Task: Retrieve all lines below that have the string "triangle".

[Geometric shape edit sequences]
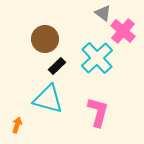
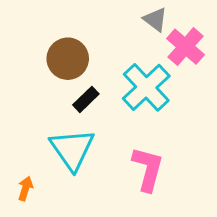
cyan triangle: (48, 99) -> (72, 149), turned 40

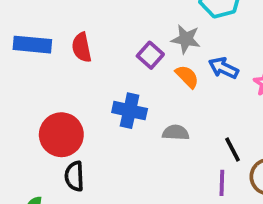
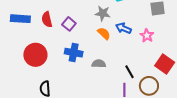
purple square: (150, 55) -> (69, 24), moved
red circle: (61, 135) -> (35, 55), moved

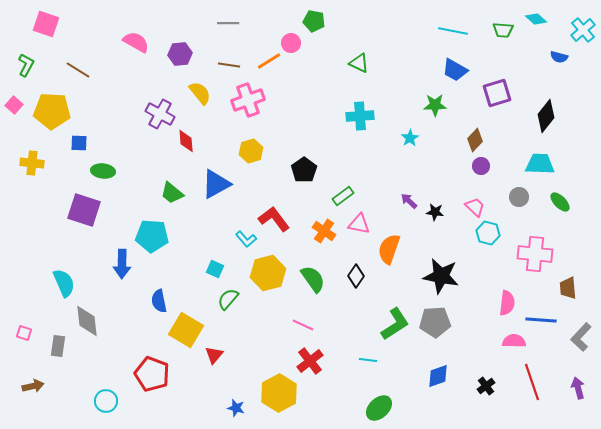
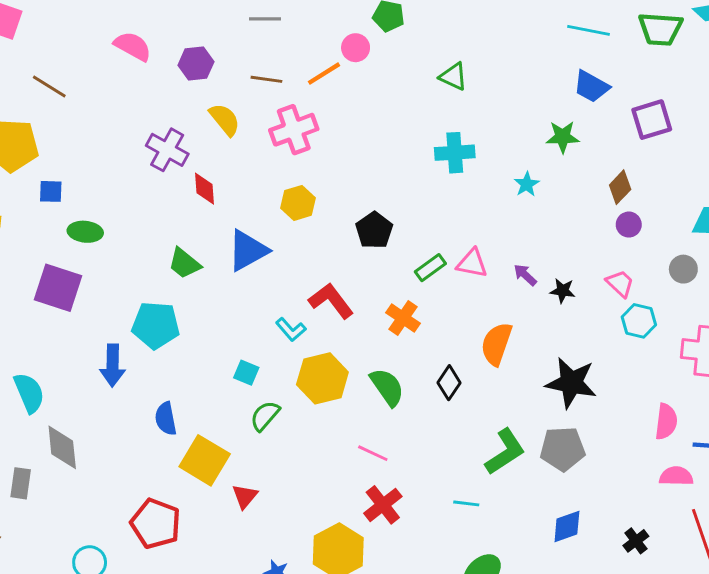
green trapezoid: (503, 30) -> (660, 29), size x1.5
pink triangle: (359, 224) -> (472, 263), moved

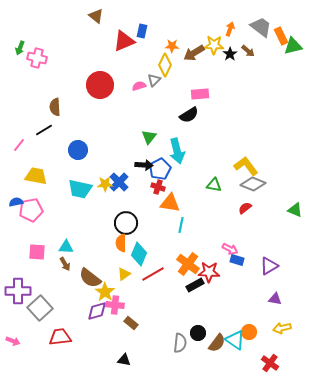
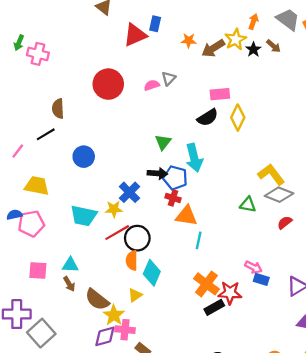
yellow star: (214, 45) -> (236, 39), turned -30
yellow diamond: (165, 65) -> (238, 118), moved
blue pentagon: (160, 169) -> (175, 178), turned -30
yellow star: (105, 184) -> (114, 209), moved
green triangle: (214, 185) -> (248, 205), moved
cyan trapezoid: (80, 189) -> (84, 216), moved
red semicircle: (245, 208) -> (285, 222), moved
red line: (153, 274) -> (117, 233), moved

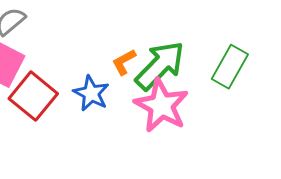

Answer space:
cyan triangle: (48, 99) -> (72, 149), turned 40
pink triangle: (359, 224) -> (472, 263), moved
green triangle: (214, 185) -> (248, 205), moved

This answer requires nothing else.